• [The problem] In the listing below, the line containing "GAS2: MQ-135 -> MQ-7" marks the end; copy exactly every line from the first through that one.

• [Data to use]
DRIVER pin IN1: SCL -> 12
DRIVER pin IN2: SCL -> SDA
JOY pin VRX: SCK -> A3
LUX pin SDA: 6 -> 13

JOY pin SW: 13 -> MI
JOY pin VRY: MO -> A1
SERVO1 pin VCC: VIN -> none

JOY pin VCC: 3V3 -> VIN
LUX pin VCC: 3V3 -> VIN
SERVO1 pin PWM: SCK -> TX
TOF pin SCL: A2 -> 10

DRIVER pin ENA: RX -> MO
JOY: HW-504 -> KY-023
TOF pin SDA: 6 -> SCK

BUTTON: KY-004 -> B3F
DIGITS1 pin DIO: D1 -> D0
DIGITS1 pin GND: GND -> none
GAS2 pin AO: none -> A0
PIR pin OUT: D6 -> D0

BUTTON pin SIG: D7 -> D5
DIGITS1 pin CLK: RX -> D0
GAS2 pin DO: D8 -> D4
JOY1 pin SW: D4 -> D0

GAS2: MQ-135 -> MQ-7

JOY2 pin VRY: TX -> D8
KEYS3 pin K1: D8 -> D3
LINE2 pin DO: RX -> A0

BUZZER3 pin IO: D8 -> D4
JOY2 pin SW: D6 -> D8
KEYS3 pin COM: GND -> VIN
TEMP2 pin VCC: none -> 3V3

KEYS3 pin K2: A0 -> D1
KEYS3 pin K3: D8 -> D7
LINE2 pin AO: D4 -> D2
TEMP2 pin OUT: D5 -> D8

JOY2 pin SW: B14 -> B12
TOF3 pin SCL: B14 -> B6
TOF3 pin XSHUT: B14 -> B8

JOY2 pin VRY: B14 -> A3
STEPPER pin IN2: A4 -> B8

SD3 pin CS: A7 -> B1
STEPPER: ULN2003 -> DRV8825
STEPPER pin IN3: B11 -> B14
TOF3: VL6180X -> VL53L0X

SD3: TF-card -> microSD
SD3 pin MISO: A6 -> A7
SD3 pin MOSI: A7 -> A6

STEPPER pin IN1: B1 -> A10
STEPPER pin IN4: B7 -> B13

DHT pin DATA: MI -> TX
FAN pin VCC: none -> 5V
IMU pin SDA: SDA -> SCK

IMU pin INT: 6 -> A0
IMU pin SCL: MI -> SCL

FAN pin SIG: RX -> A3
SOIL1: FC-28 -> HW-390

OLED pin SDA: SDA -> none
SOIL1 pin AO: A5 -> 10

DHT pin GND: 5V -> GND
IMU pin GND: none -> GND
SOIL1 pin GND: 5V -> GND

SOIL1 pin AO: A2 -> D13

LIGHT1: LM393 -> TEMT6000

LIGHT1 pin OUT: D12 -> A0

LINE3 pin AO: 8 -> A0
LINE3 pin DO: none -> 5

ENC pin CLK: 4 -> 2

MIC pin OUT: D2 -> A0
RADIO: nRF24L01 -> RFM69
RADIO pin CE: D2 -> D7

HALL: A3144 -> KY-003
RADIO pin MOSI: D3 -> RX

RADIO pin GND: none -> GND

• [Result of this exercise]
DRIVER pin IN1: SCL -> 12
DRIVER pin IN2: SCL -> SDA
JOY pin VRX: SCK -> A3
LUX pin SDA: 6 -> 13

JOY pin SW: 13 -> MI
JOY pin VRY: MO -> A1
SERVO1 pin VCC: VIN -> none

JOY pin VCC: 3V3 -> VIN
LUX pin VCC: 3V3 -> VIN
SERVO1 pin PWM: SCK -> TX
TOF pin SCL: A2 -> 10

DRIVER pin ENA: RX -> MO
JOY: HW-504 -> KY-023
TOF pin SDA: 6 -> SCK

BUTTON: KY-004 -> B3F
DIGITS1 pin DIO: D1 -> D0
DIGITS1 pin GND: GND -> none
GAS2 pin AO: none -> A0
PIR pin OUT: D6 -> D0

BUTTON pin SIG: D7 -> D5
DIGITS1 pin CLK: RX -> D0
GAS2 pin DO: D8 -> D4
JOY1 pin SW: D4 -> D0

GAS2: MQ-135 -> MQ-7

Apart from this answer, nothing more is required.